- **What you should do**: When you find the word "camera" in a line of the entries, please copy the whole line.

- **Data records**:

↓

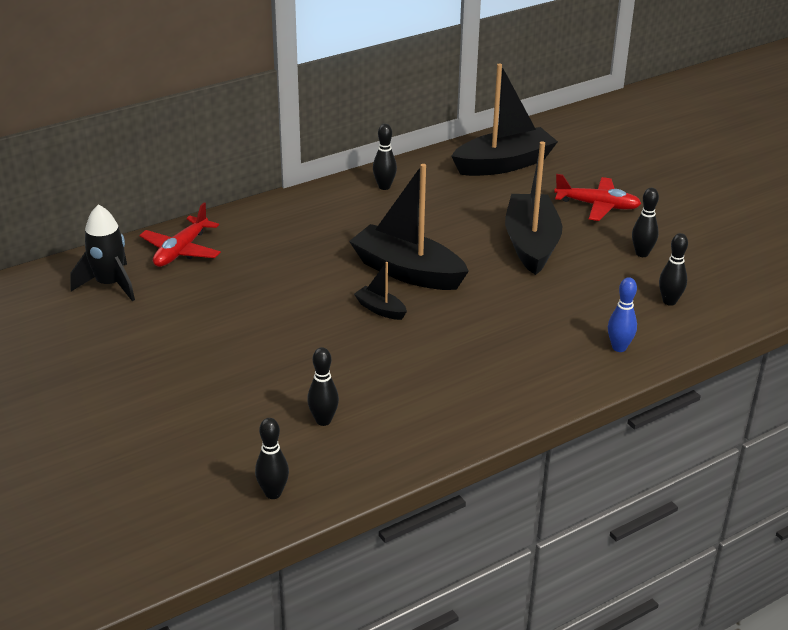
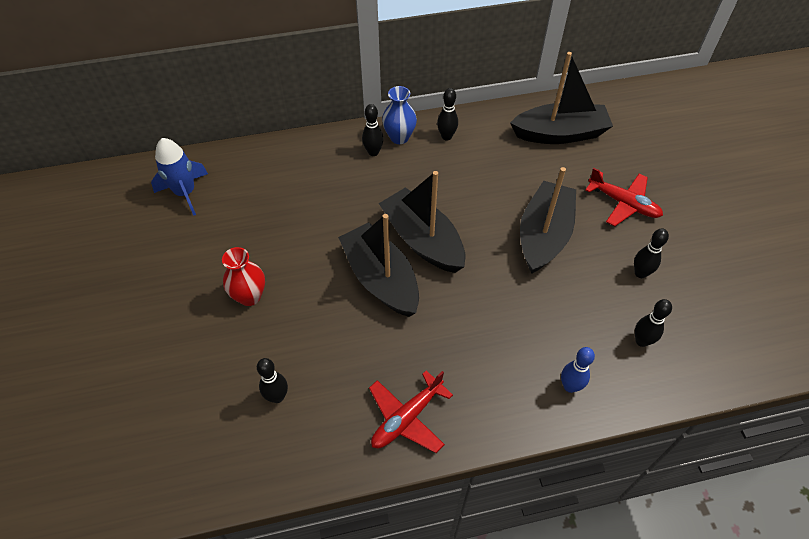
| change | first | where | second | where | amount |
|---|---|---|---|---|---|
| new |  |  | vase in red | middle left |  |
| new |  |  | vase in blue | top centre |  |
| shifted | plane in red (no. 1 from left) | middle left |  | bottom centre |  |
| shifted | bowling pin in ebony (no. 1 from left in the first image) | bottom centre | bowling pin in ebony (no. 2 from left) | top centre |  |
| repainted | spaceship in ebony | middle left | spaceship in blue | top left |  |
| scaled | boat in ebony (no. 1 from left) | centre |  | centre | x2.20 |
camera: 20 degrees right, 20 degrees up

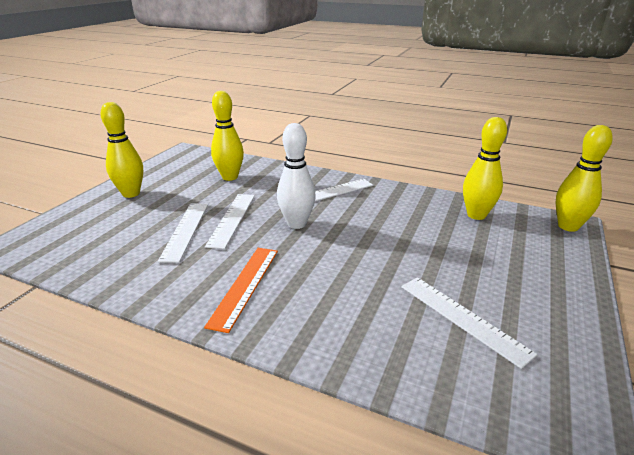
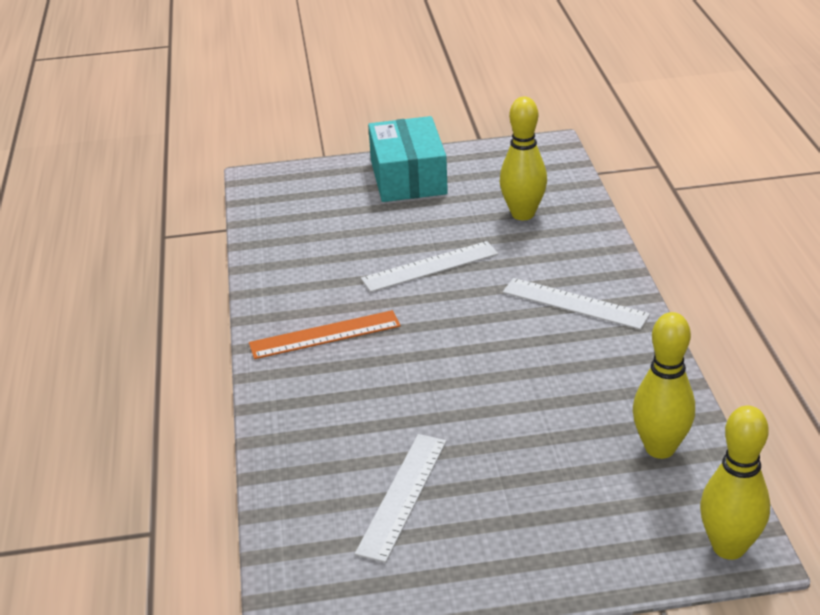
| change | first | where | second | where | amount |
|---|---|---|---|---|---|
| gone | measuring stick in white (no. 1 from left) | middle left |  |  |  |
| gone | bowling pin in white | centre |  |  |  |
| swapped | bowling pin in bright yellow (no. 1 from left) | top left | box in aqua | top centre |  |
camera: 60 degrees right, 5 degrees up

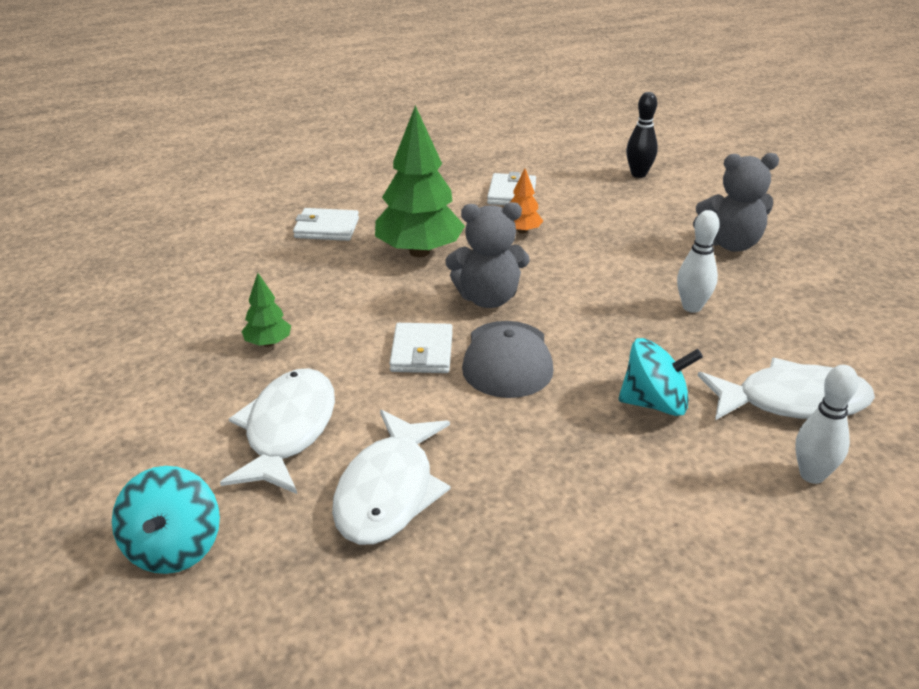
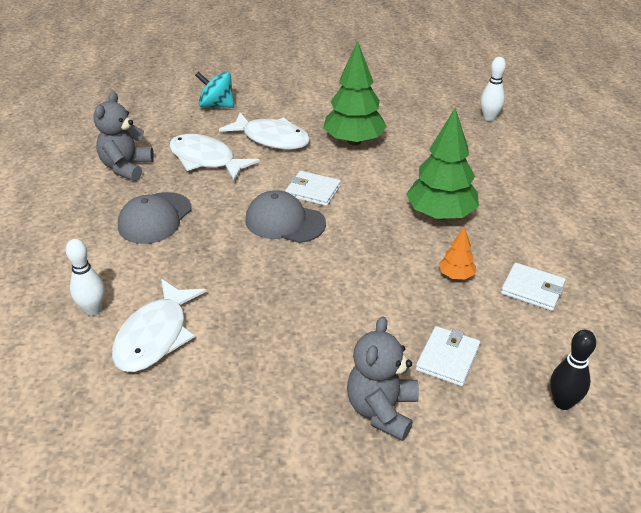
| change | first | where | second | where | amount |
|---|---|---|---|---|---|
| gone | spinning top in aqua (no. 2 from left) | middle right |  |  |  |
| new |  |  | cap in ash-grey (no. 1 from left) | middle left |  |
| shifted | card wallet in white (no. 1 from left in the first image) | top centre | card wallet in white (no. 2 from left) | bottom right |  |
| shifted | teddy in ash-grey (no. 1 from left) | centre |  | top left |  |
| shifted | bowling pin in white (no. 1 from left in the first image) | middle right | bowling pin in white (no. 2 from left) | top right |  |
| scaled | toy tree in leaf-green (no. 1 from left) | middle left |  | top centre | x2.13 |
camera: 110 degrees right, 5 degrees up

↑

- **Result for this task**:
camera: 20 degrees right, 20 degrees up
camera: 60 degrees right, 5 degrees up
camera: 110 degrees right, 5 degrees up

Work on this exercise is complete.